Exercise prompt ▸
Copy every line from the records below that holds the word "down".

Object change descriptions
──────
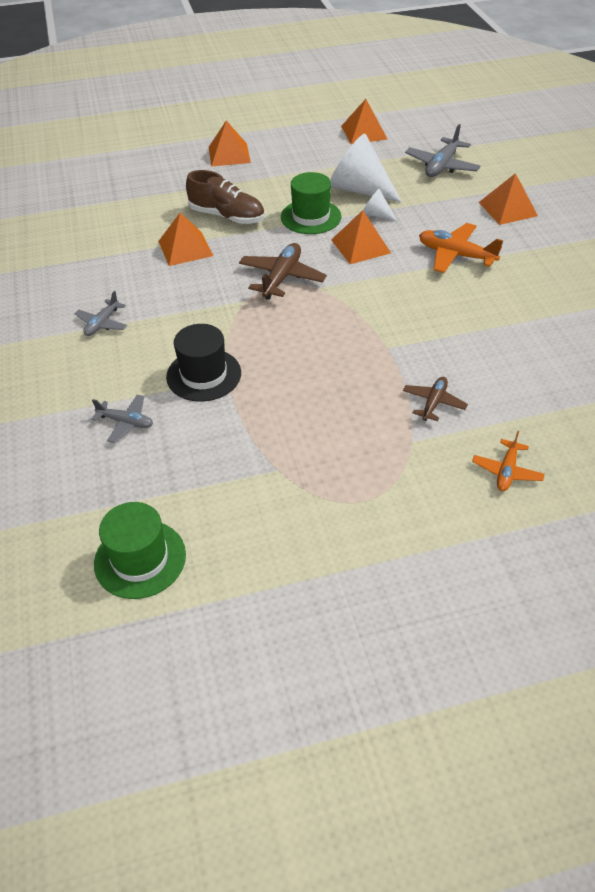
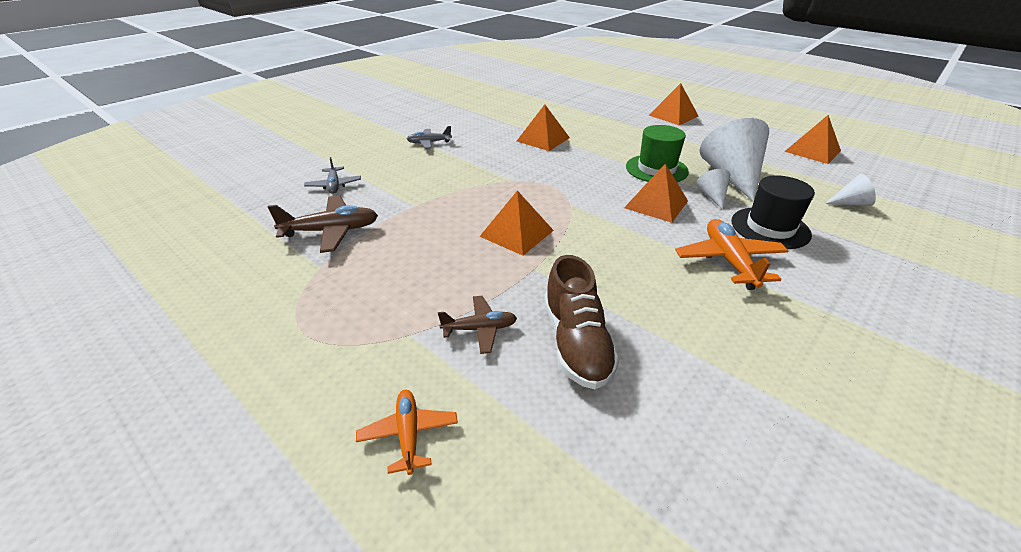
camera: 55 degrees right, 10 degrees down
green hat [94,502,186,599] -> none
black hat [166,324,241,402] -> black hat moved to [732,175,815,249]
brown shoe [186,170,265,224] -> brown shoe moved to [544,255,619,389]
brown plane [239,243,327,300] -> brown plane moved to [268,195,378,253]
grey plane [405,124,481,177] -> white cone [825,174,876,206]
orange plane [472,431,545,491] -> orange plane turned 90 degrees clockwise [356,390,458,475]
orange pyramid [479,173,538,225] -> orange pyramid moved to [479,190,554,256]

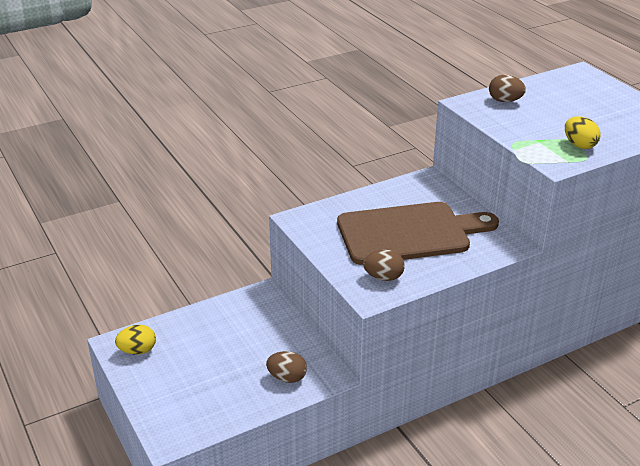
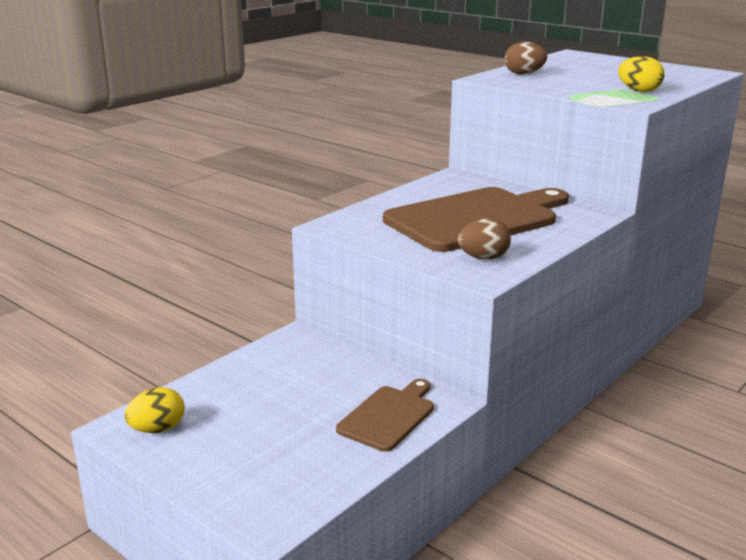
camera: 20 degrees left, 10 degrees down
brown egg [266,351,307,383] -> brown cutting board [336,379,434,452]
──────
Finished task ▸
camera: 55 degrees right, 10 degrees down
camera: 20 degrees left, 10 degrees down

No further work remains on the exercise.